## Data for the task
════════════════════

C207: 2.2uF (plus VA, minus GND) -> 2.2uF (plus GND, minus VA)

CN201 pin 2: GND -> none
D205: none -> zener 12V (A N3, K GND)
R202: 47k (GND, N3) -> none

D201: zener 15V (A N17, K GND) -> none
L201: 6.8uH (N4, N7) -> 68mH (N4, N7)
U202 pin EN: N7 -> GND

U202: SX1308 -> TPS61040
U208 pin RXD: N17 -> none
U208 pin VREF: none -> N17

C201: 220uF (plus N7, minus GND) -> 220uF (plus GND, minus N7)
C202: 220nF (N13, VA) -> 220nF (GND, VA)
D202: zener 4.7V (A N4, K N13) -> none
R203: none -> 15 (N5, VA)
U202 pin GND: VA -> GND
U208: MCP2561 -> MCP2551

════════════════════

## Exercise prompt
Please copy, without any change, the lines of the material from the first through the one containing "U202 pin EN: N7 -> GND". Write nothing else.

## Exercise output
C207: 2.2uF (plus VA, minus GND) -> 2.2uF (plus GND, minus VA)

CN201 pin 2: GND -> none
D205: none -> zener 12V (A N3, K GND)
R202: 47k (GND, N3) -> none

D201: zener 15V (A N17, K GND) -> none
L201: 6.8uH (N4, N7) -> 68mH (N4, N7)
U202 pin EN: N7 -> GND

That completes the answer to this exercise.